> **PROVIDED DATA**:
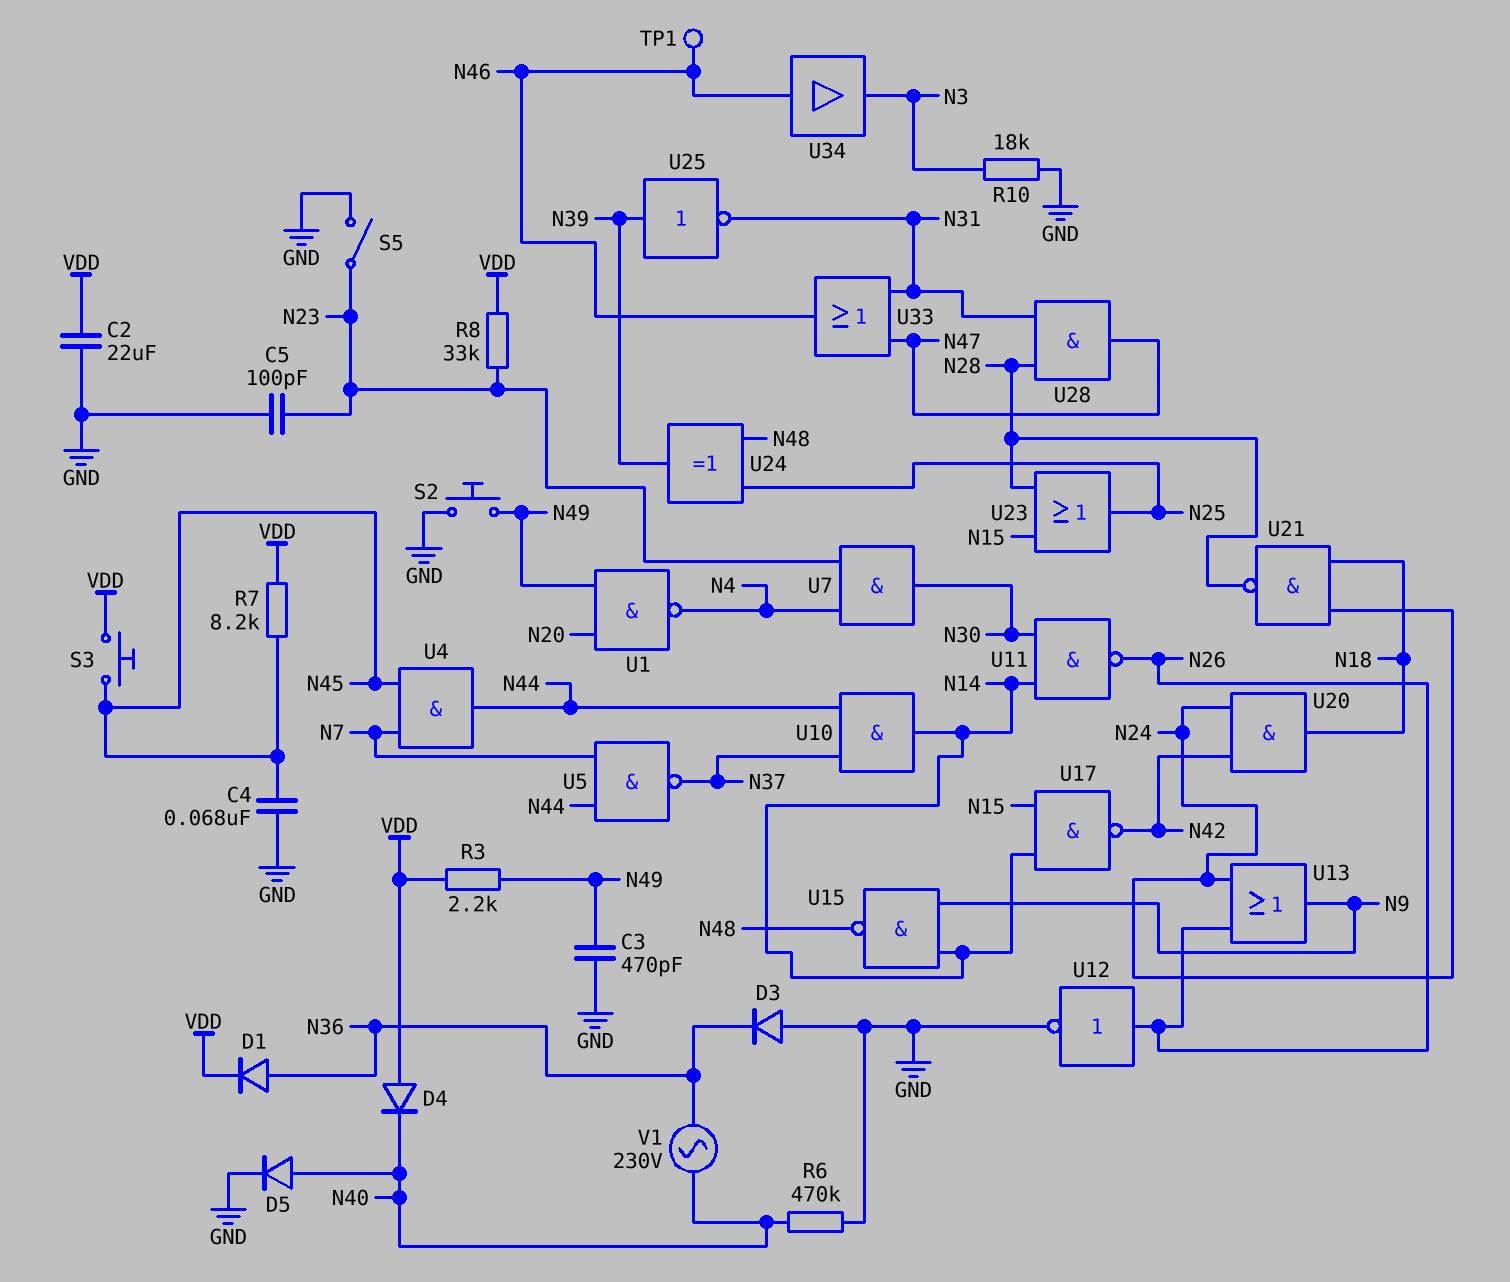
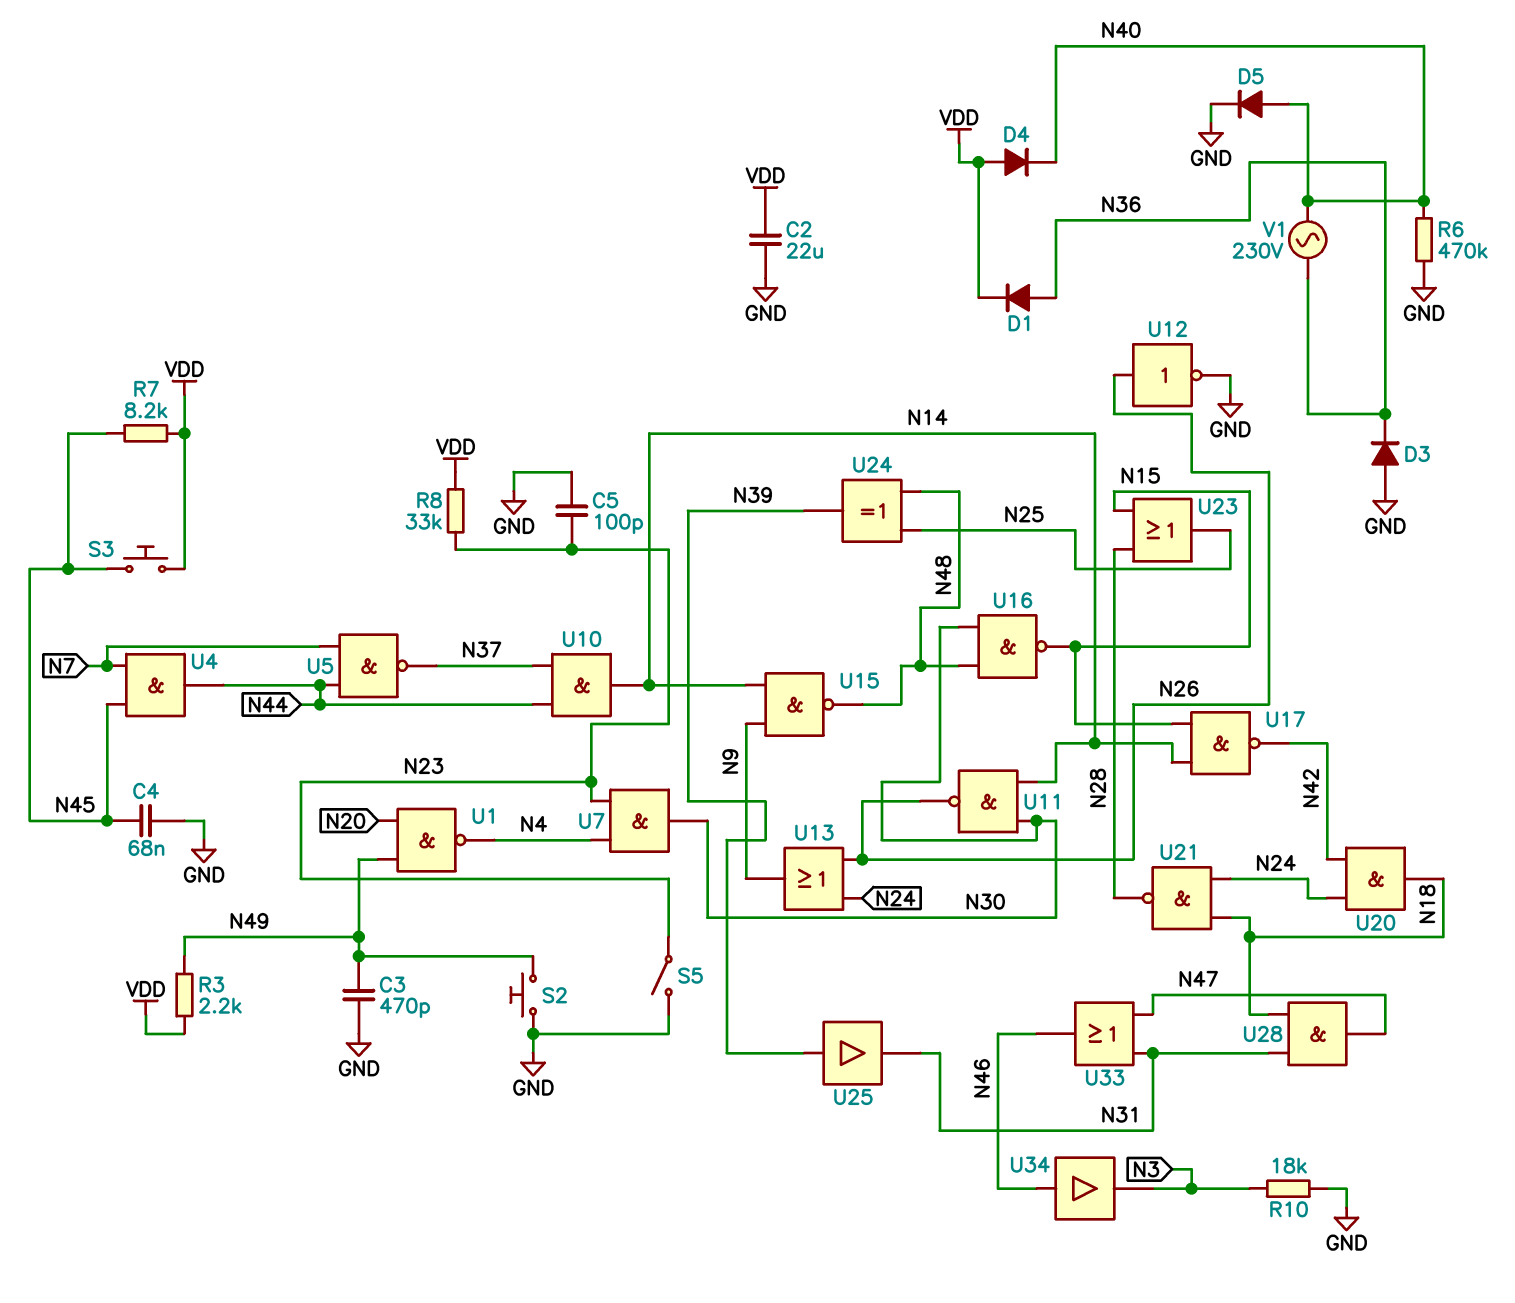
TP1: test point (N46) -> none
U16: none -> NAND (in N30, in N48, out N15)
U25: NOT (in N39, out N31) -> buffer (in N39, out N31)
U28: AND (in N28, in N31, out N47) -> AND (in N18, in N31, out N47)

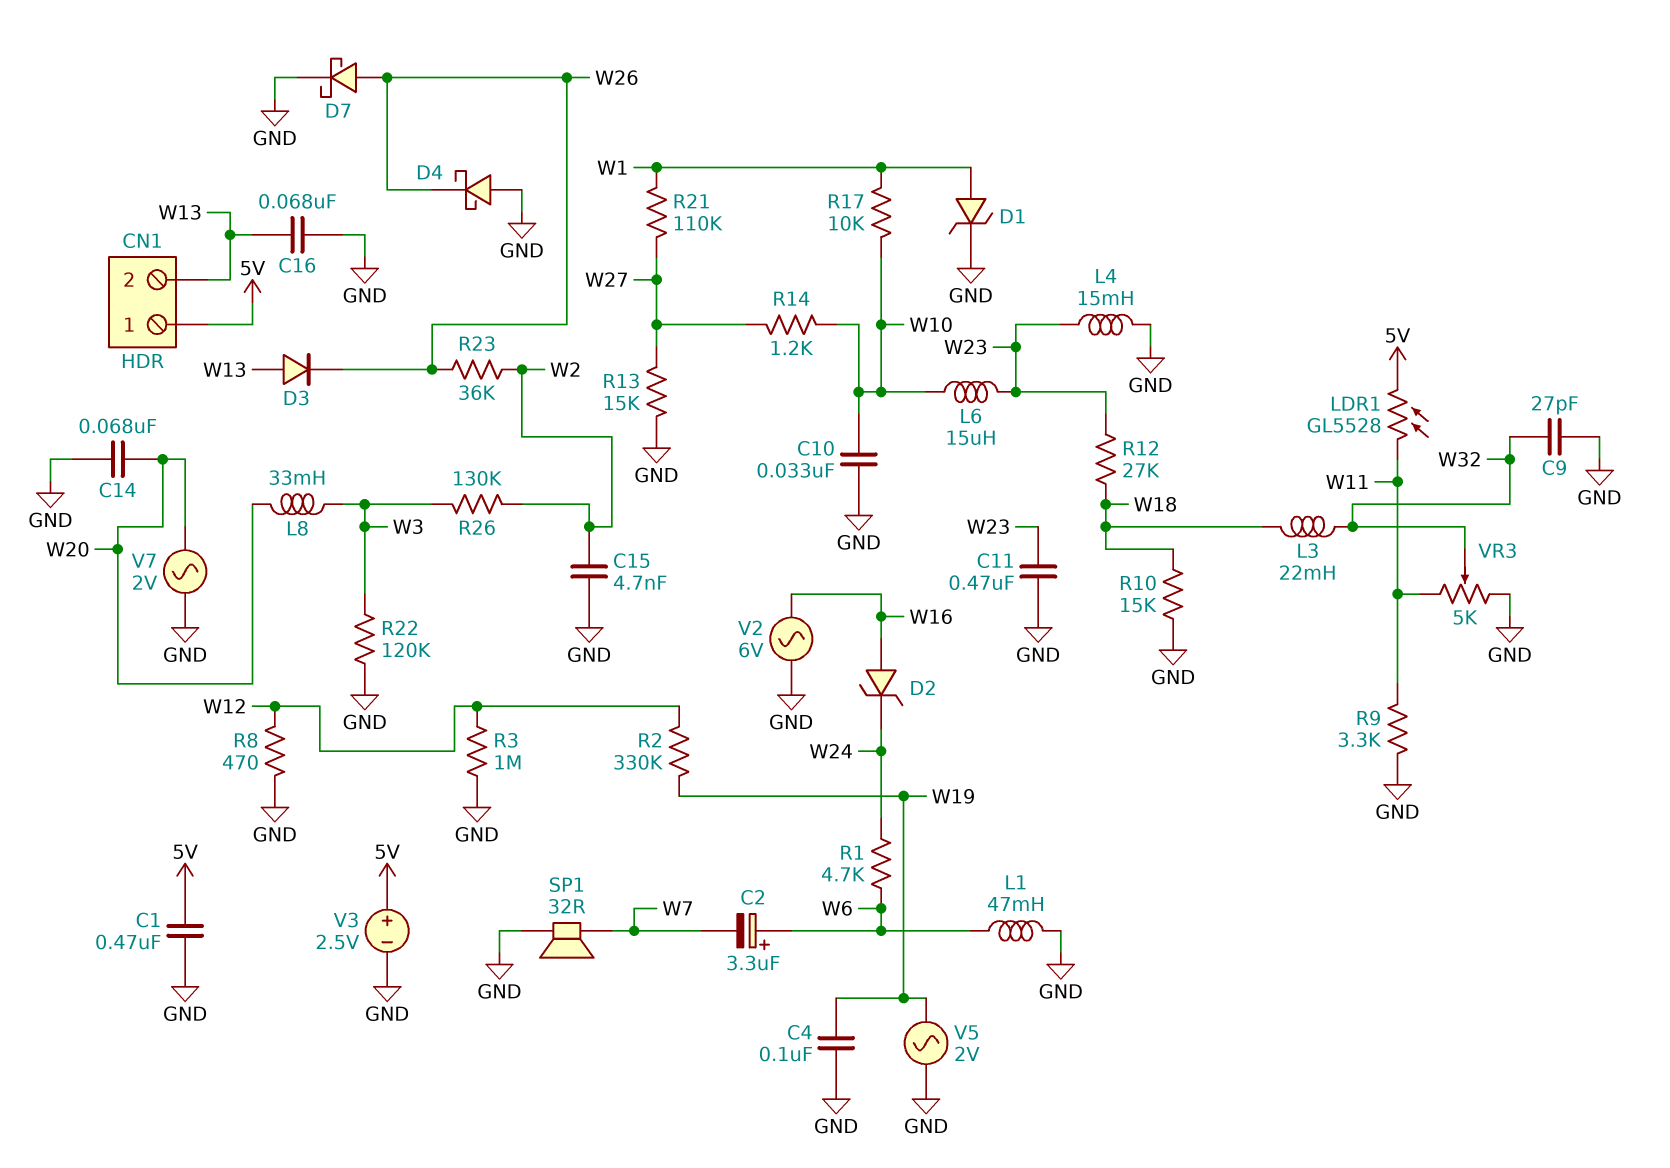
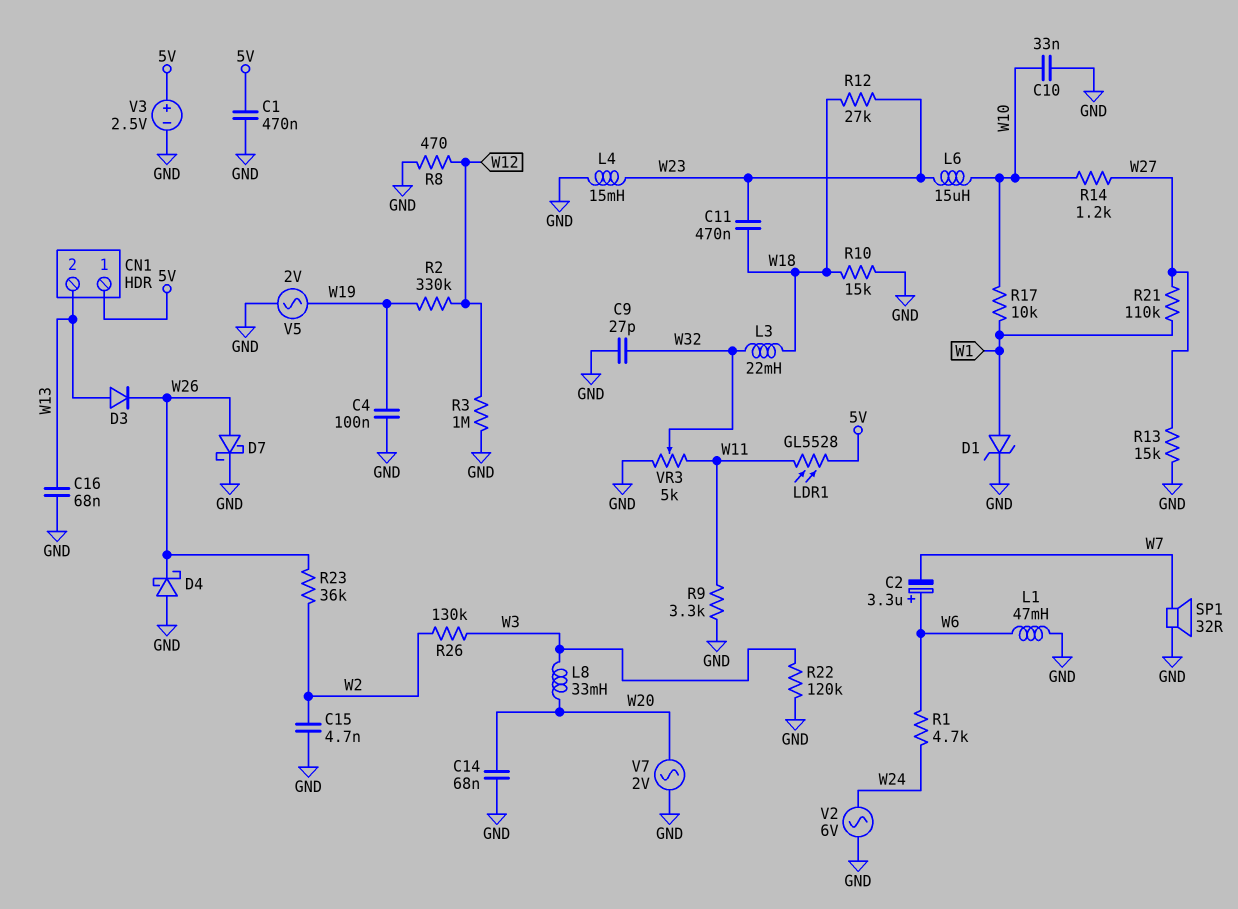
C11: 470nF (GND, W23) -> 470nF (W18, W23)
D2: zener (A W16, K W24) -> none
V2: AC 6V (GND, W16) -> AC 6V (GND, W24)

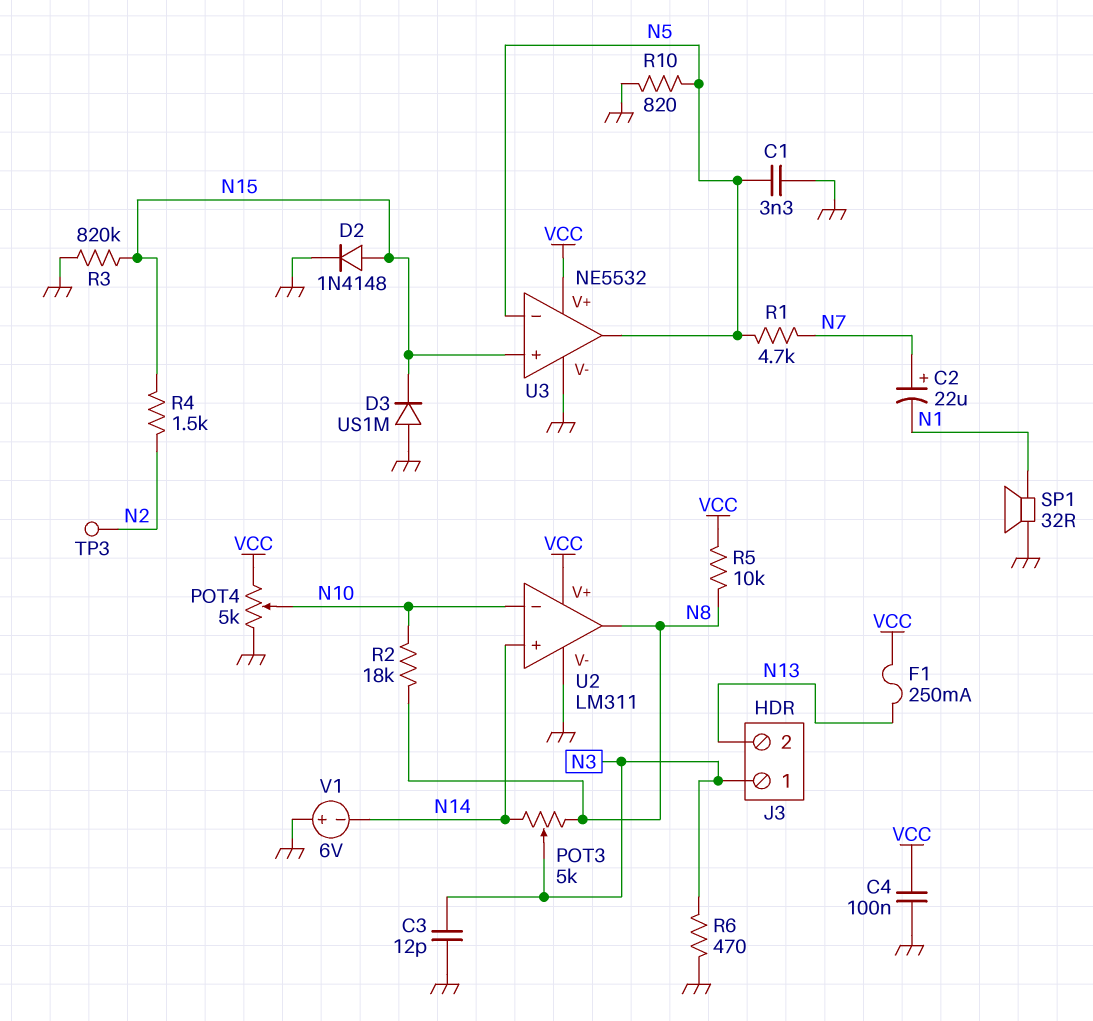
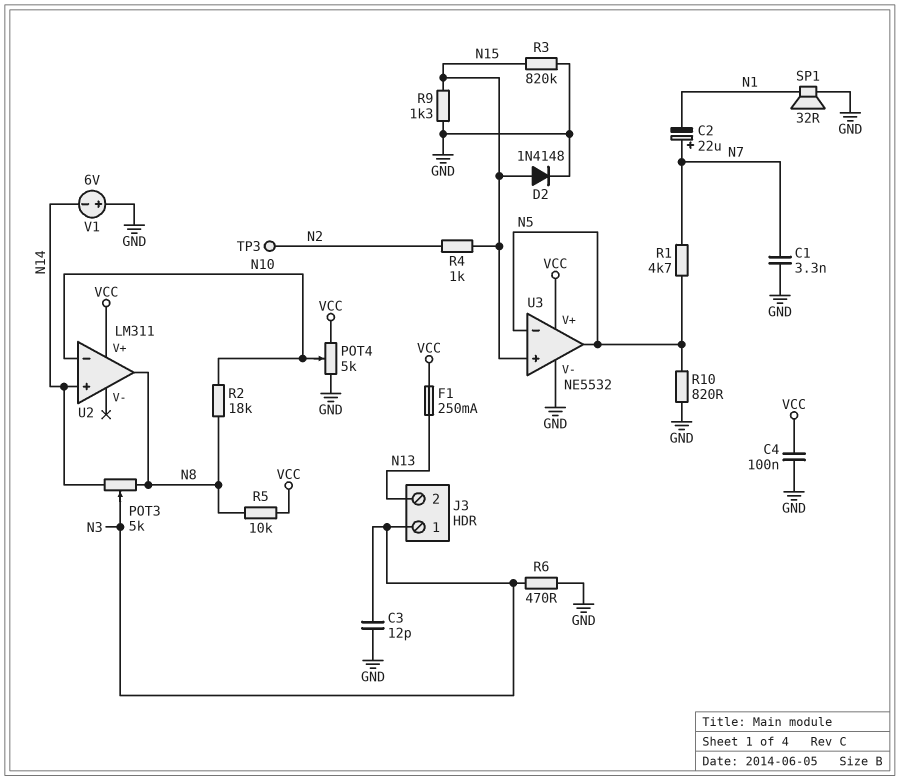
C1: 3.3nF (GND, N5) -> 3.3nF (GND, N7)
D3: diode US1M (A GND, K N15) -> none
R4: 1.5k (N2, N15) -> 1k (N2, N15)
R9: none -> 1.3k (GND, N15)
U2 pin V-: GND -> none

> **EXERCISE INSTRUCTIONS**: State how many lines of the listing include "none", and nothing more.

> **RESPONSE TO THIS EXERCISE**: 6